Instructions for the task: Transcribe exactly, and without pictures, only the lines from the one bearing "yellow cube: 0 -> 2" through the final line of the data below.

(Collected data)
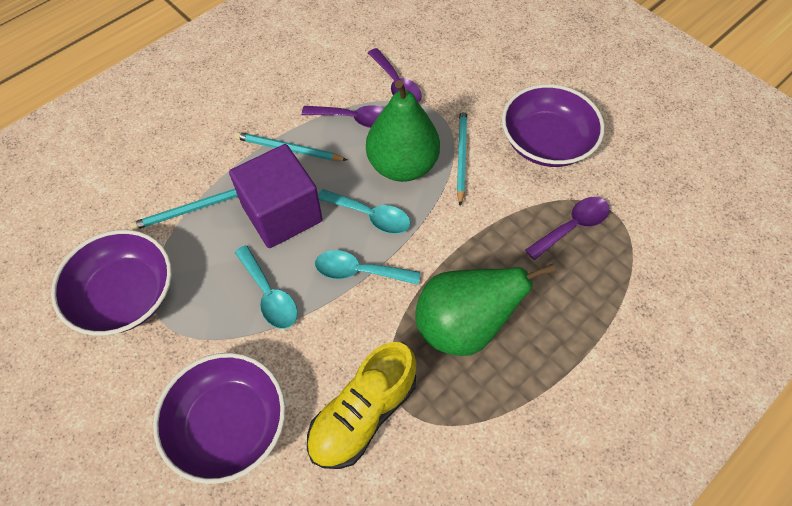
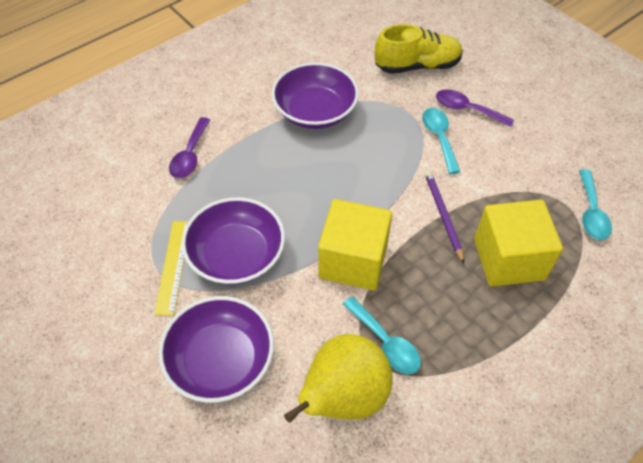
green pear: 2 -> 0
purple cube: 1 -> 0
purple pencil: 0 -> 1
purple spoon: 3 -> 2
turquoise pencil: 3 -> 0
yellow cube: 0 -> 2
yellow pear: 0 -> 1
yellow ruler: 0 -> 1

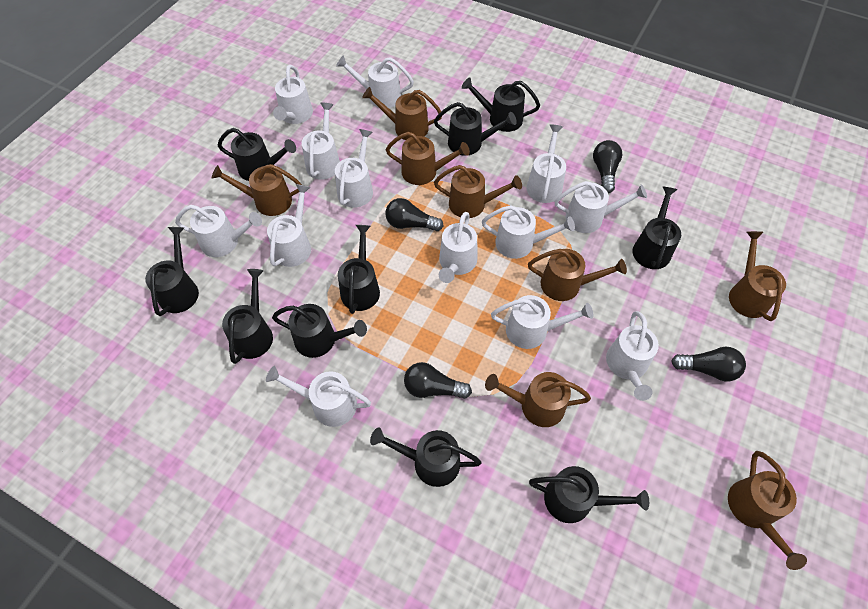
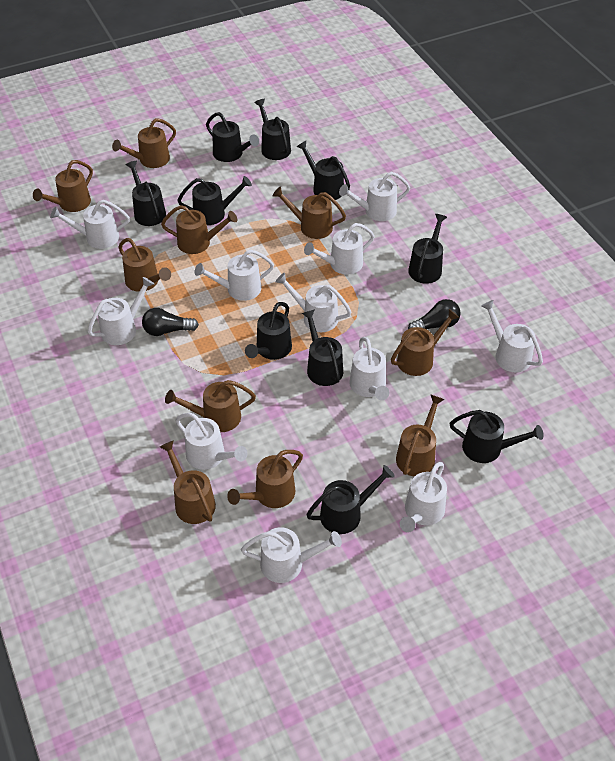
black light bulb: 4 -> 2
brown watering can: 8 -> 10
white watering can: 13 -> 11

Problem solution:
yellow cube: 0 -> 2
yellow pear: 0 -> 1
yellow ruler: 0 -> 1

black light bulb: 4 -> 2
brown watering can: 8 -> 10
white watering can: 13 -> 11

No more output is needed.